_What you have to do:_
In the records below, begin at the line that has "JOY pin VRX: A4 -> A1" and stop after the line that has "SOIL1 pin AO: A3 -> 11"; quote those lines verbatim and nothing more.

_Data excerpts:_
^^^^

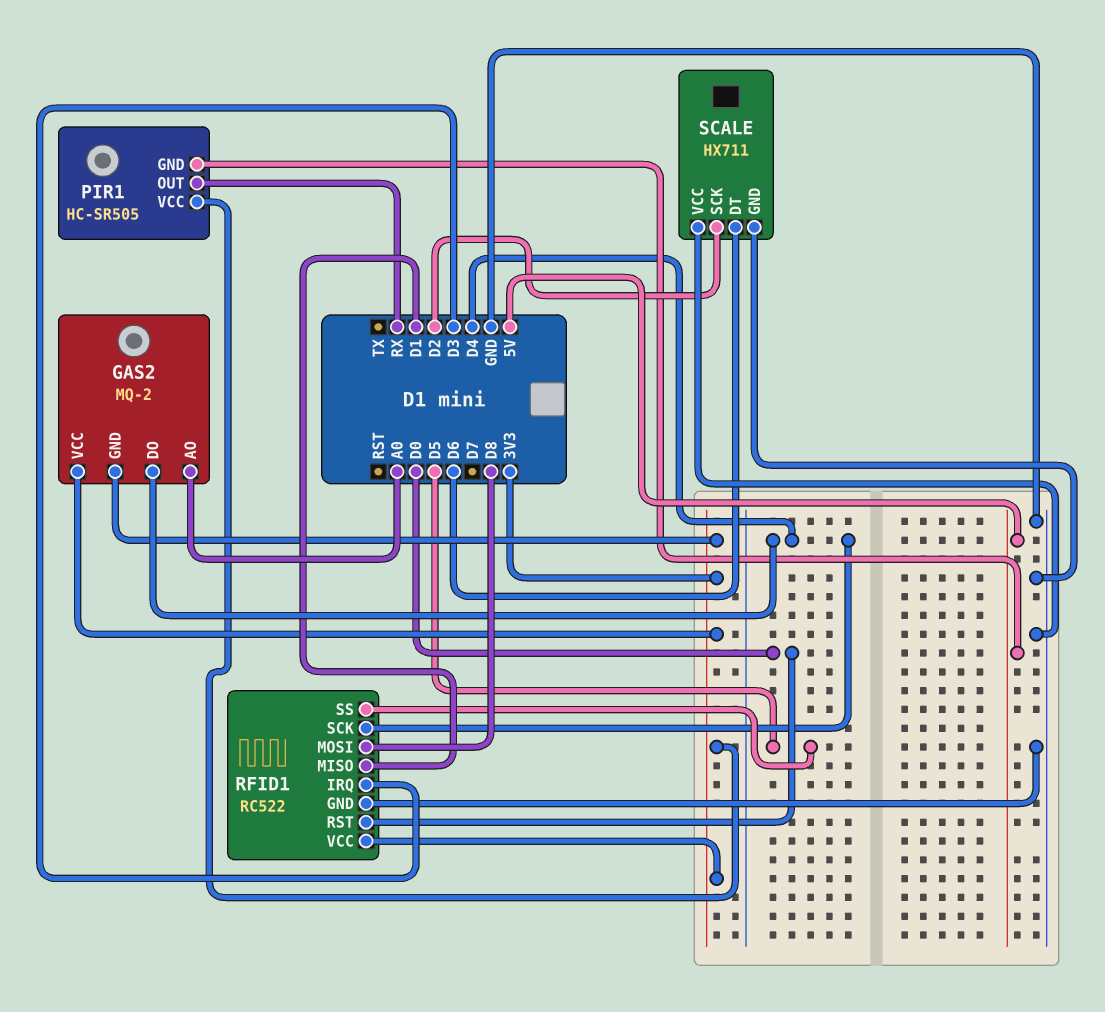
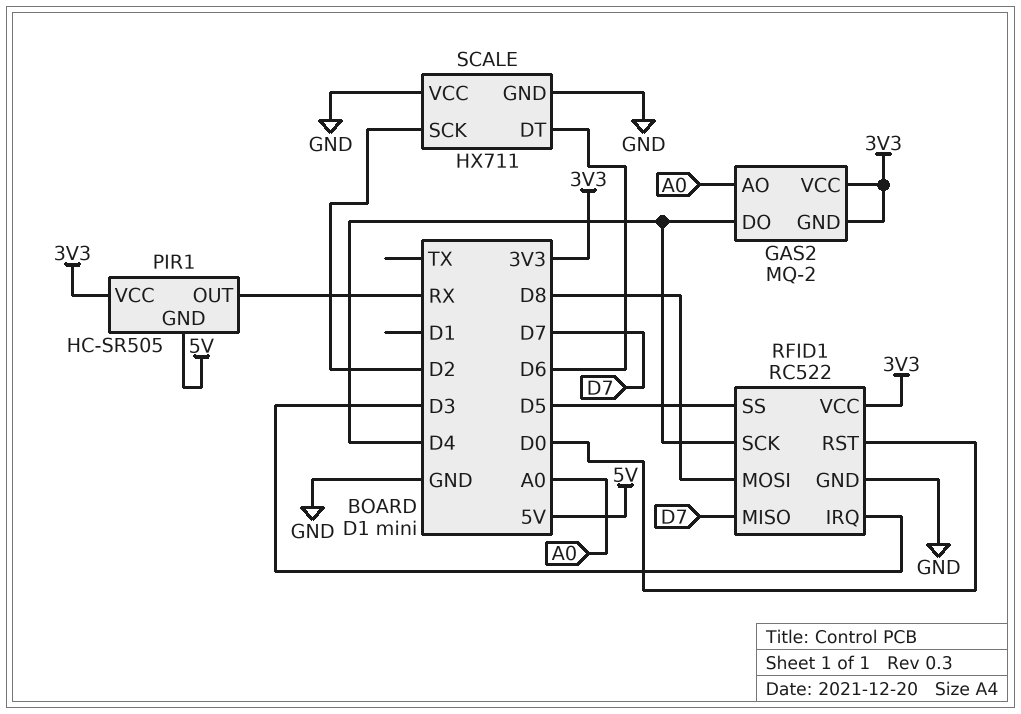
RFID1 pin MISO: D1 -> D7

^^^^

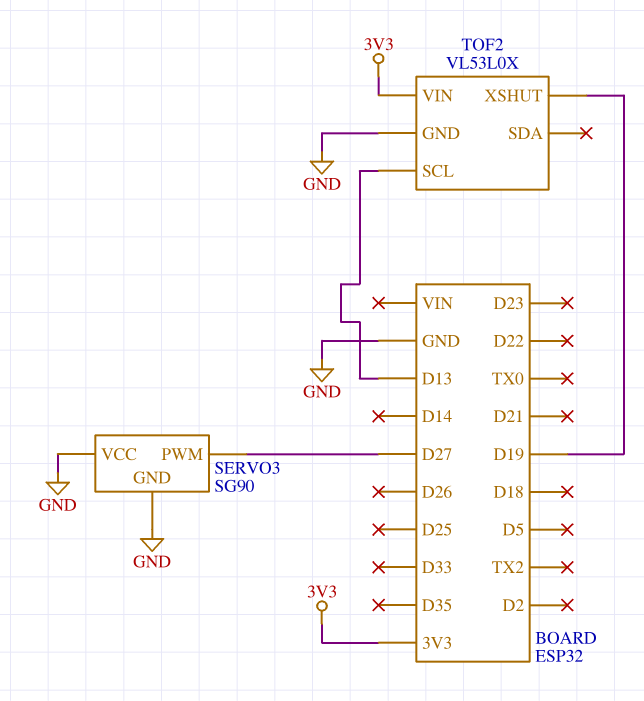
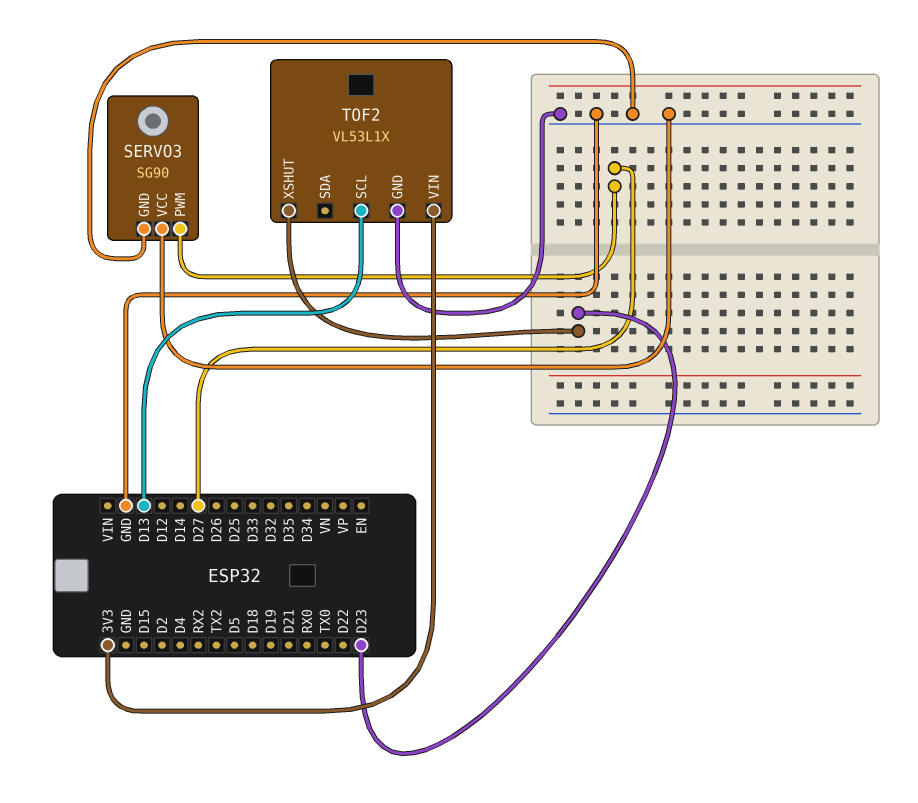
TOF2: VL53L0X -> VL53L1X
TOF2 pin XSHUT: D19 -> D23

^^^^

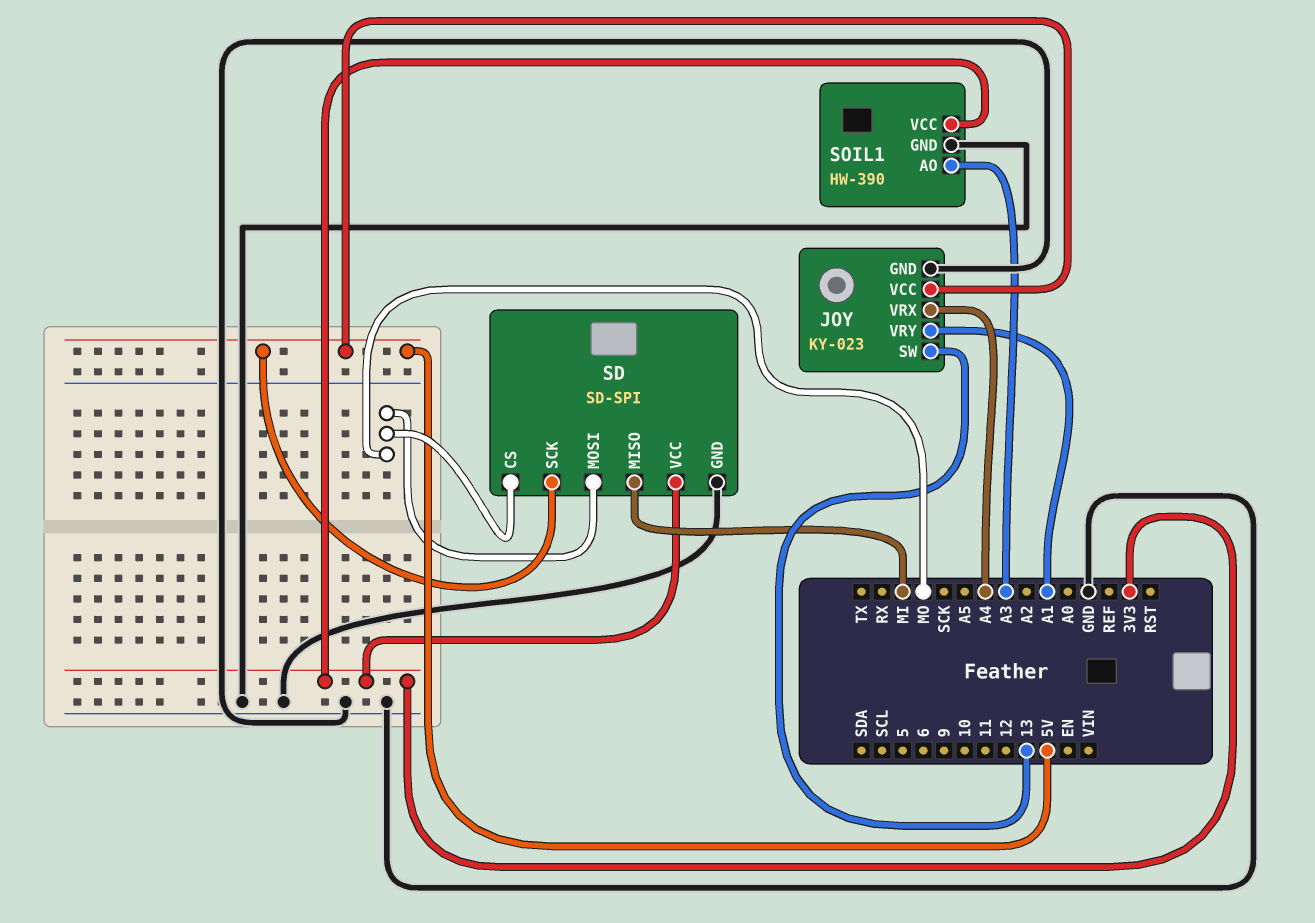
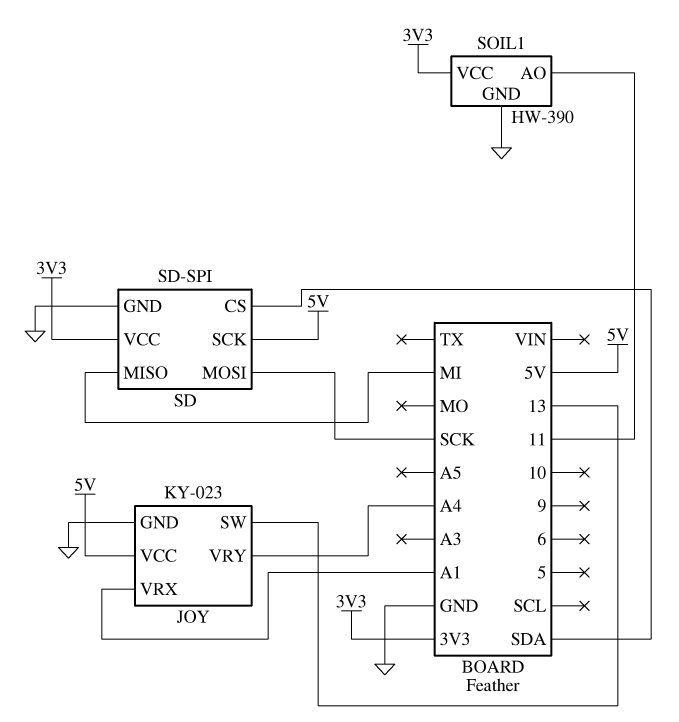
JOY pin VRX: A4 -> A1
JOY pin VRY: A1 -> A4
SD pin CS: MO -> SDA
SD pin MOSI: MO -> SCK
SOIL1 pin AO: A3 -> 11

^^^^

_Result of the exercise:_
JOY pin VRX: A4 -> A1
JOY pin VRY: A1 -> A4
SD pin CS: MO -> SDA
SD pin MOSI: MO -> SCK
SOIL1 pin AO: A3 -> 11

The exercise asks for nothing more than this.